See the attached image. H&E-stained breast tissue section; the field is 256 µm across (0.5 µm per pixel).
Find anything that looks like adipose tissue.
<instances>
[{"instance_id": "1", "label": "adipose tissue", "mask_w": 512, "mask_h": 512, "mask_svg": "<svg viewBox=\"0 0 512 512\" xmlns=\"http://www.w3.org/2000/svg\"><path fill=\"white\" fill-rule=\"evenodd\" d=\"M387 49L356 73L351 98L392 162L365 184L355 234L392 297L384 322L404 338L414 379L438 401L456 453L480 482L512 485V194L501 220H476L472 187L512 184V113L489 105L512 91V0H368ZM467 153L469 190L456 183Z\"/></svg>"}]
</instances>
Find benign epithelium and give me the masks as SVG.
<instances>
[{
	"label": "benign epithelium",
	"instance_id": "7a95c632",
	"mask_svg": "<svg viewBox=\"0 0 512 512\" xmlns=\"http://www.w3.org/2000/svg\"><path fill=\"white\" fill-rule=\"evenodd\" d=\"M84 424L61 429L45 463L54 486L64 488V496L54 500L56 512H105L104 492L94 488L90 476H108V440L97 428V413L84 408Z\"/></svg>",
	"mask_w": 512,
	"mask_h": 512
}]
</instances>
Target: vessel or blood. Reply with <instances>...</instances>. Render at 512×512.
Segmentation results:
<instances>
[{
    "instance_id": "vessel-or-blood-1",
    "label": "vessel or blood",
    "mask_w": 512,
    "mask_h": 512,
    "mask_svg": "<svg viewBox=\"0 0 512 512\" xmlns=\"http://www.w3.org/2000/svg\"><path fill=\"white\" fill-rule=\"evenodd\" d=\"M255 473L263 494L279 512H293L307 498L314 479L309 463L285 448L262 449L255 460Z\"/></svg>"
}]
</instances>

· · ·

__Required work__: The data above must be returned in full, exactly as written.

__Written solution__:
See the attached image. H&E-stained breast tissue section; the field is 256 µm across (0.5 µm per pixel).
Find anything that looks like adipose tissue.
<instances>
[{"instance_id": "1", "label": "adipose tissue", "mask_w": 512, "mask_h": 512, "mask_svg": "<svg viewBox=\"0 0 512 512\" xmlns=\"http://www.w3.org/2000/svg\"><path fill=\"white\" fill-rule=\"evenodd\" d=\"M387 49L356 73L351 98L392 162L365 184L355 234L392 297L384 322L404 338L414 379L438 401L456 453L480 482L512 485V194L501 220H476L472 187L512 184V113L489 105L512 91V0H368ZM467 153L469 190L456 183Z\"/></svg>"}]
</instances>
Find benign epithelium and give me the masks as SVG.
<instances>
[{
	"label": "benign epithelium",
	"instance_id": "7a95c632",
	"mask_svg": "<svg viewBox=\"0 0 512 512\" xmlns=\"http://www.w3.org/2000/svg\"><path fill=\"white\" fill-rule=\"evenodd\" d=\"M84 424L61 429L45 463L54 486L64 488V496L54 500L56 512H105L104 492L94 488L90 476H108V440L97 428V413L84 408Z\"/></svg>",
	"mask_w": 512,
	"mask_h": 512
}]
</instances>
Target: vessel or blood. Reply with <instances>...</instances>. Render at 512×512.
Segmentation results:
<instances>
[{
    "instance_id": "vessel-or-blood-1",
    "label": "vessel or blood",
    "mask_w": 512,
    "mask_h": 512,
    "mask_svg": "<svg viewBox=\"0 0 512 512\" xmlns=\"http://www.w3.org/2000/svg\"><path fill=\"white\" fill-rule=\"evenodd\" d=\"M255 473L263 494L279 512H293L307 498L314 479L309 463L285 448L262 449L255 460Z\"/></svg>"
}]
</instances>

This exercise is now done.